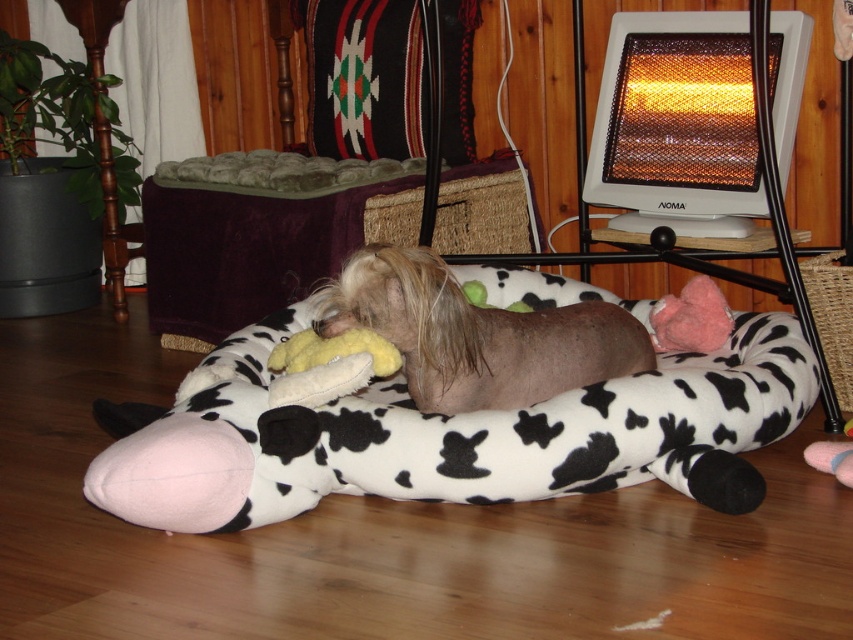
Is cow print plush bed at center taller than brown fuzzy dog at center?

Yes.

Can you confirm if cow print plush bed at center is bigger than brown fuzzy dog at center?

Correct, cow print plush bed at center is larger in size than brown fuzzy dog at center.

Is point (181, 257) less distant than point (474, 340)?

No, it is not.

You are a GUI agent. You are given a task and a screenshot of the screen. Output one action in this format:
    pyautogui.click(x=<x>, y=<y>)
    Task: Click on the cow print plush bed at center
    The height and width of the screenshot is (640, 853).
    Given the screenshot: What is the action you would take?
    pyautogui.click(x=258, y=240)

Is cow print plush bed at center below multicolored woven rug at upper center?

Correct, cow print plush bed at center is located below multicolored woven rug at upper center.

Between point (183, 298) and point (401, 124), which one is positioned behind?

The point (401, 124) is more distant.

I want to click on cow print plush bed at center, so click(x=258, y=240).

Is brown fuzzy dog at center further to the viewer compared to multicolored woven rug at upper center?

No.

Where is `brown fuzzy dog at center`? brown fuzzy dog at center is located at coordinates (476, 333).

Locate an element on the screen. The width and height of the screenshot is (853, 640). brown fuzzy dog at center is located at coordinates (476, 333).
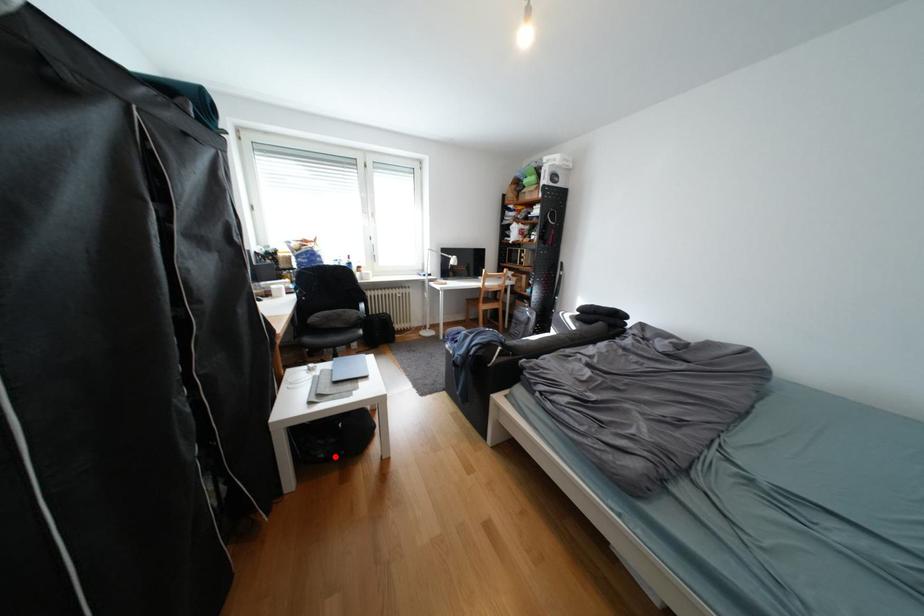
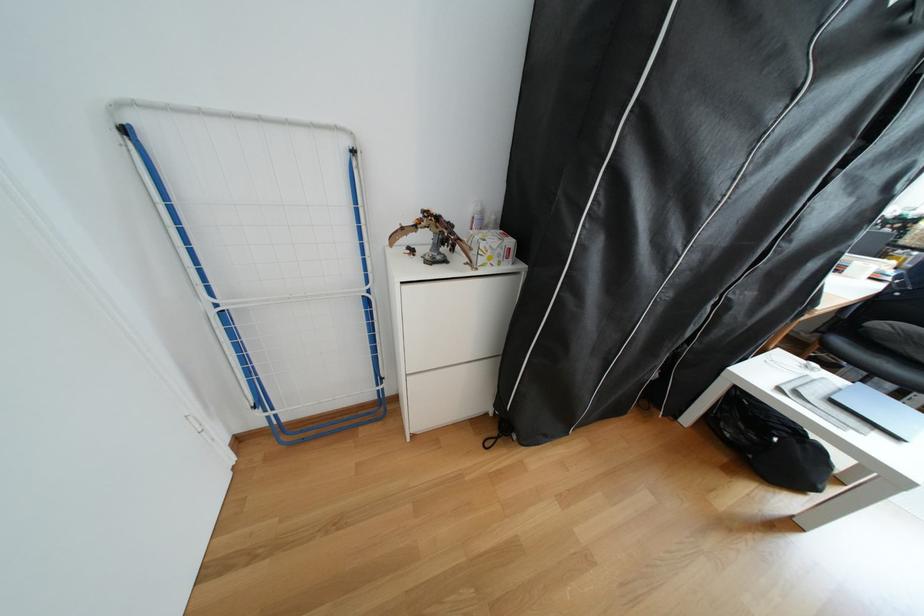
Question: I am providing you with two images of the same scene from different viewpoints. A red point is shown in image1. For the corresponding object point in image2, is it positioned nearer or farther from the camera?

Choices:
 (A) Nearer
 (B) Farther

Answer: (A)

=-=-=-=-=

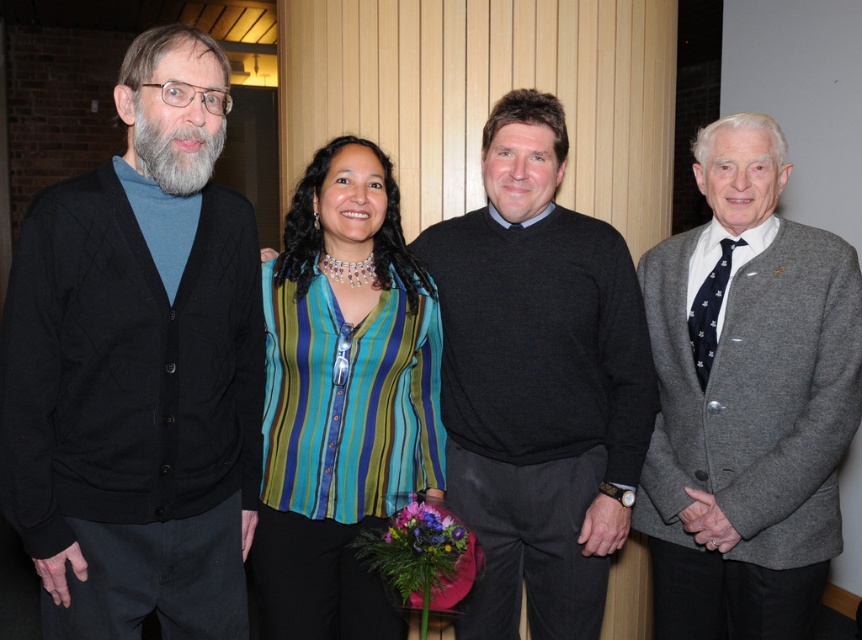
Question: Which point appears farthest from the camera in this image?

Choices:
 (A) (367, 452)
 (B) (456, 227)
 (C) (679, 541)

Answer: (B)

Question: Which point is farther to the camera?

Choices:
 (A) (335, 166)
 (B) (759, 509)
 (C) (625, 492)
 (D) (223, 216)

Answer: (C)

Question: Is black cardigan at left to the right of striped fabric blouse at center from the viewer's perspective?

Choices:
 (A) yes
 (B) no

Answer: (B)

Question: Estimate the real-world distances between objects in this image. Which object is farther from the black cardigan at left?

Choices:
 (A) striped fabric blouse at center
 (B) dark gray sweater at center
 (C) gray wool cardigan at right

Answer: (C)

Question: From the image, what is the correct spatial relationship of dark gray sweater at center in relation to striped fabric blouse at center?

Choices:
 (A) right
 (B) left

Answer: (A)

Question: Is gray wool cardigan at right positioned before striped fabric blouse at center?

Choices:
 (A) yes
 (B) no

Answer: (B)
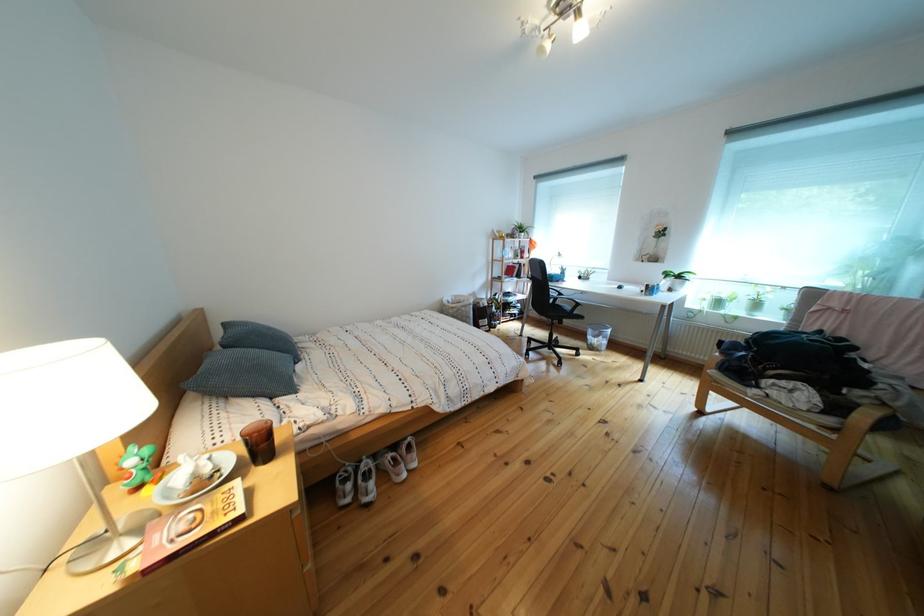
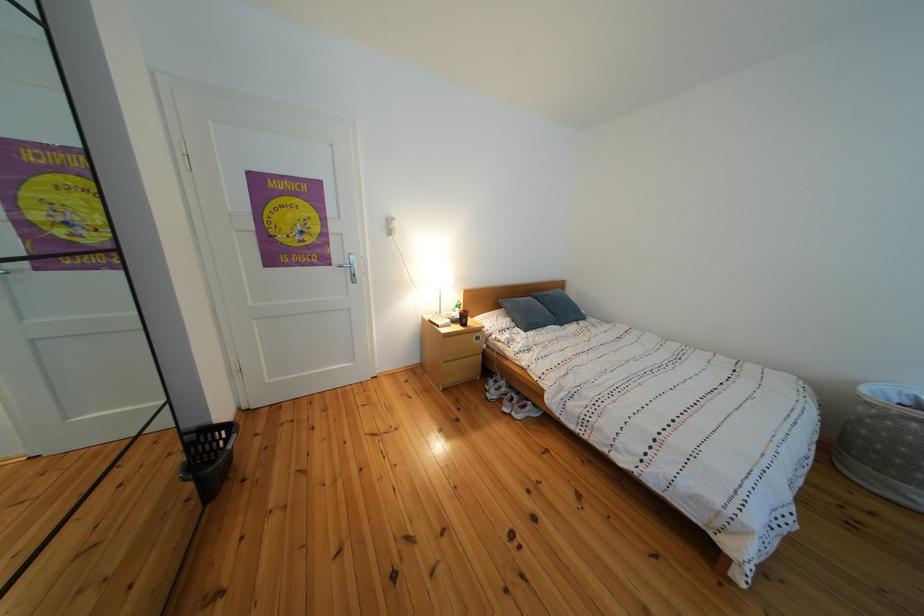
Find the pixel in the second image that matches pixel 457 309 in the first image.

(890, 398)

=-=-=-=-=

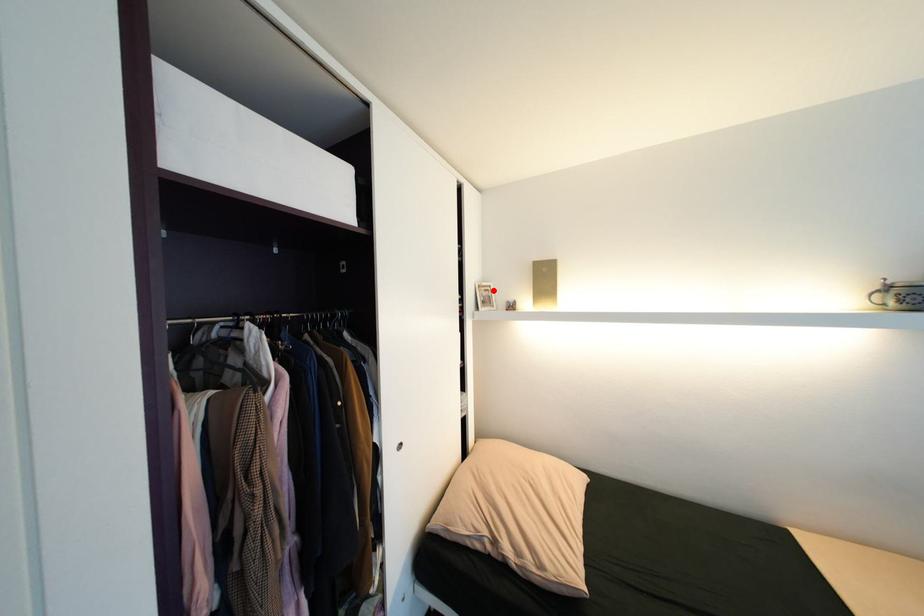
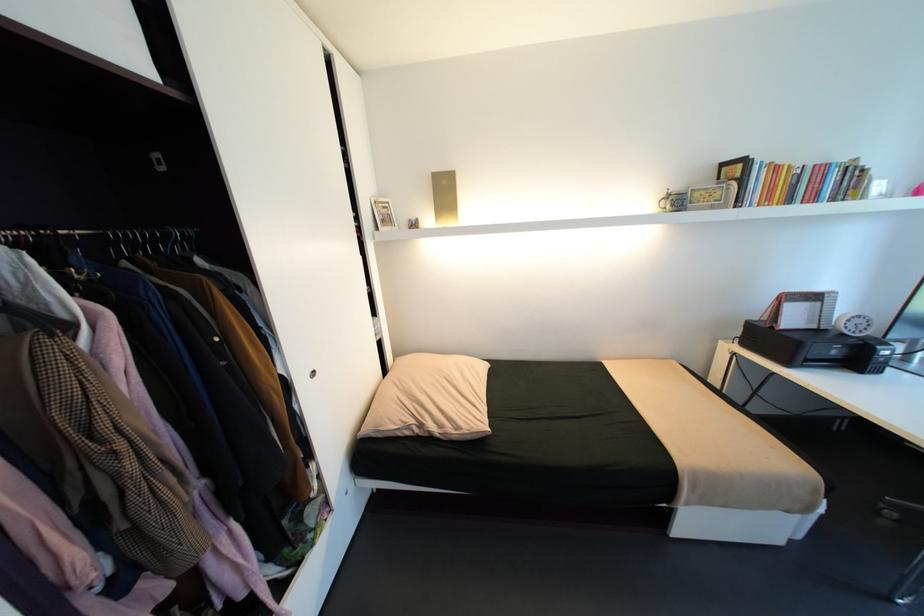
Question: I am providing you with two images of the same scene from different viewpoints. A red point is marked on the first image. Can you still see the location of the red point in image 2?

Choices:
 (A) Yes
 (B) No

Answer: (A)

=-=-=-=-=

- Short task
Turn the rows in the stretch from the line containing "Question: Estimate the" through the line containing "Find the pixel" into a numbered list, leaving out blank lines and the pictures.

- Written response
1. Question: Estimate the real-world distances between objects in this image. Which object is farther from the black cardigan at left?
2. Choices:
3.  (A) striped fabric blouse at center
4.  (B) dark gray sweater at center
5.  (C) gray wool cardigan at right
6. Answer: (C)
7. Question: From the image, what is the correct spatial relationship of dark gray sweater at center in relation to striped fabric blouse at center?
8. Choices:
9.  (A) right
10.  (B) left
11. Answer: (A)
12. Question: Is gray wool cardigan at right positioned before striped fabric blouse at center?
13. Choices:
14.  (A) yes
15.  (B) no
16. Answer: (B)
17. Find the pixel in the second image that matches pixel 457 309 in the first image.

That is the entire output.